*Exercise goal*: All lines in the material below that hold "fork" should be found and copied.

*Source data*:
┄┄┄┄┄┄┄┄┄┄
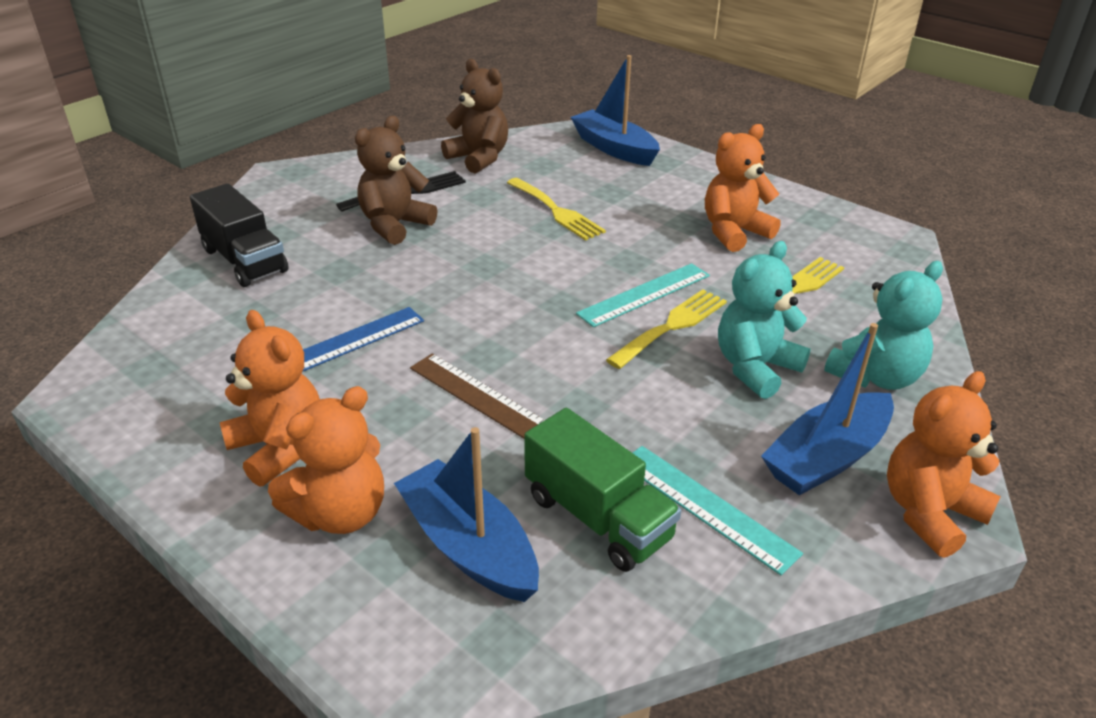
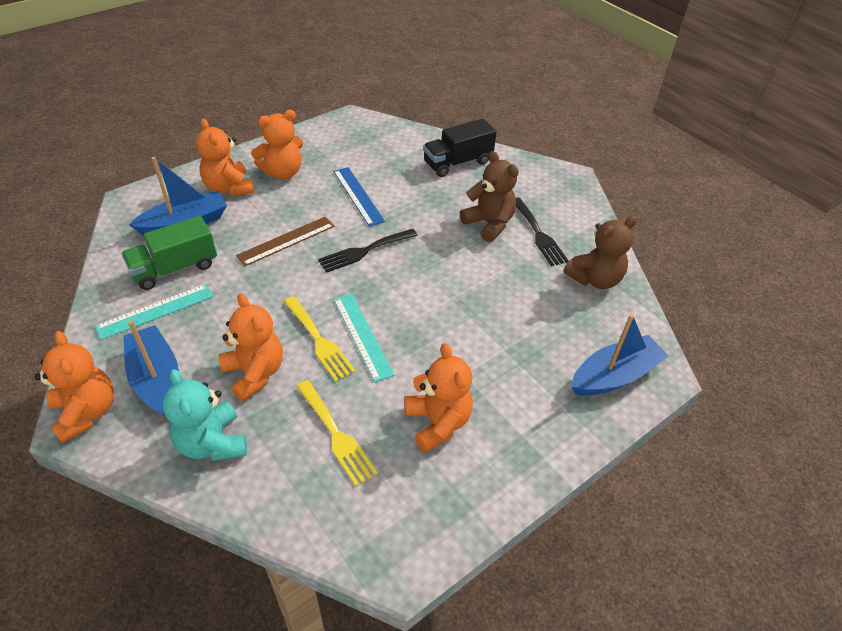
camera: 100 degrees right, 10 degrees up
(483, 317) = (364, 251): none -> black fork
(557, 211) = (495, 311): yellow fork -> none
(755, 368) = (255, 373): turquoise teddy bear -> orange teddy bear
┄┄┄┄┄┄┄┄┄┄
*Solution for this exercise*:
(483, 317) = (364, 251): none -> black fork
(557, 211) = (495, 311): yellow fork -> none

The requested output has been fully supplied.